### Instructions for the task
Tell how many lines below include the word "colour". Only the number should appear.

### Records to use
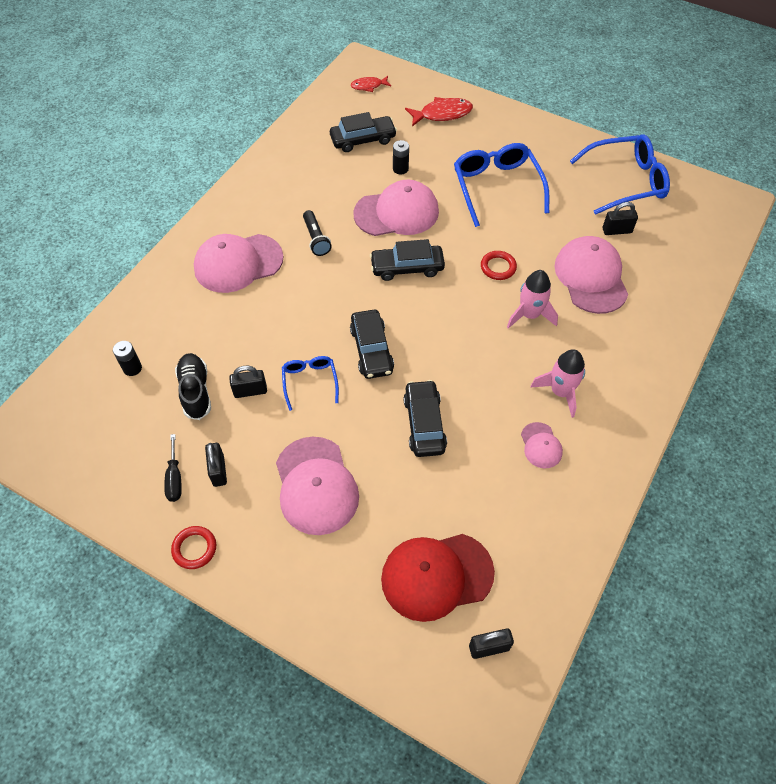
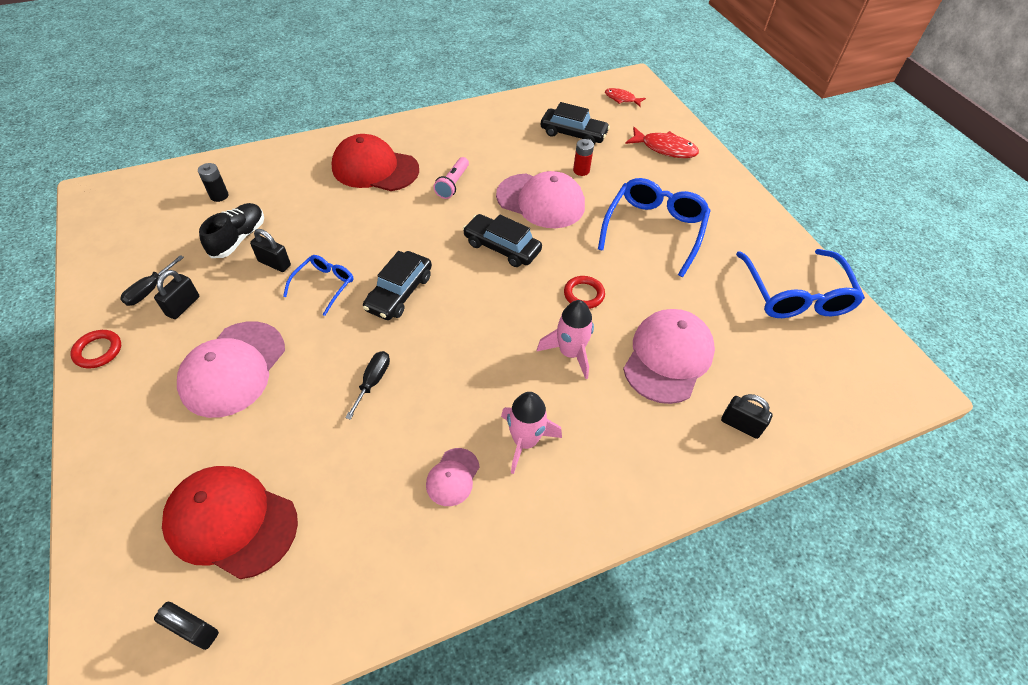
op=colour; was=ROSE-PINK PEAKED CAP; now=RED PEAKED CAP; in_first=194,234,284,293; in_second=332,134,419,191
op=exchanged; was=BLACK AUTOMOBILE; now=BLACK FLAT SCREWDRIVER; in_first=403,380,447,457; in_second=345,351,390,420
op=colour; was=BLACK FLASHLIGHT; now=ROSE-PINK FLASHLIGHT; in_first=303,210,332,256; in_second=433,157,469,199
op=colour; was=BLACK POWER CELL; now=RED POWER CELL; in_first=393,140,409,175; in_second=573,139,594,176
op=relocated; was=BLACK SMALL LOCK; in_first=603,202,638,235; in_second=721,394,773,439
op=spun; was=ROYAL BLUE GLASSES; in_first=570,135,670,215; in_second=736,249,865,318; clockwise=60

### Solution for this task
3